### Exercise prompt
Extract every line in the entries below that contains the word "left", matching case exactly.

### Stored records
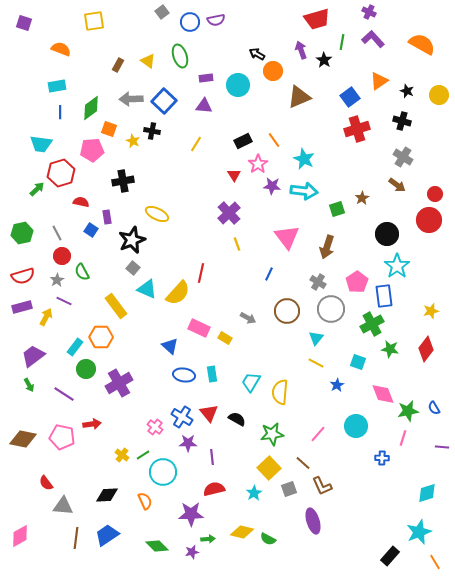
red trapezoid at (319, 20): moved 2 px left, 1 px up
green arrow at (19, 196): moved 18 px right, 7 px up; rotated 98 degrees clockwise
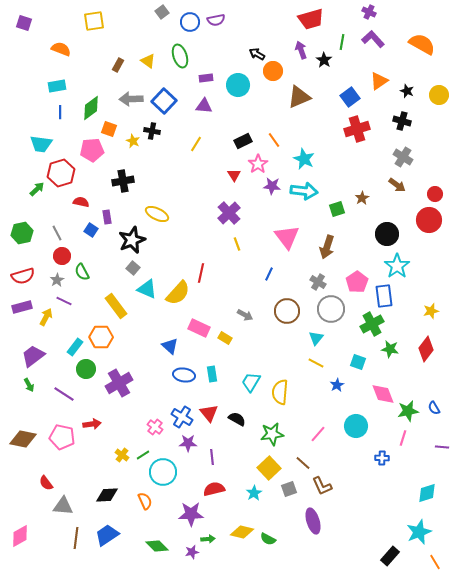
red trapezoid at (317, 19): moved 6 px left
gray arrow at (248, 318): moved 3 px left, 3 px up
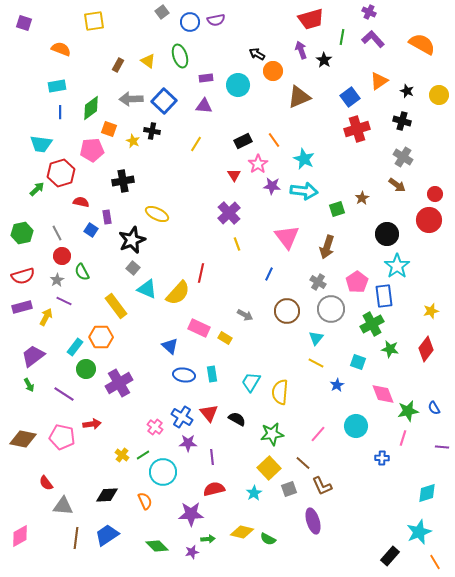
green line at (342, 42): moved 5 px up
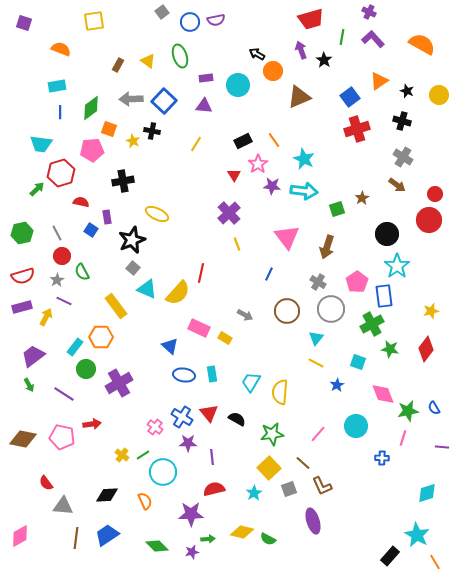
cyan star at (419, 532): moved 2 px left, 3 px down; rotated 20 degrees counterclockwise
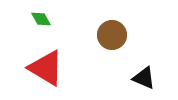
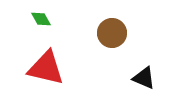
brown circle: moved 2 px up
red triangle: rotated 18 degrees counterclockwise
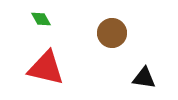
black triangle: rotated 15 degrees counterclockwise
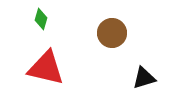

### Correct answer
red trapezoid at (319, 20): moved 2 px left, 1 px up
red trapezoid at (317, 19): moved 6 px left
gray arrow at (248, 318): moved 3 px left, 3 px up
cyan star at (419, 532): moved 2 px left, 3 px down; rotated 20 degrees counterclockwise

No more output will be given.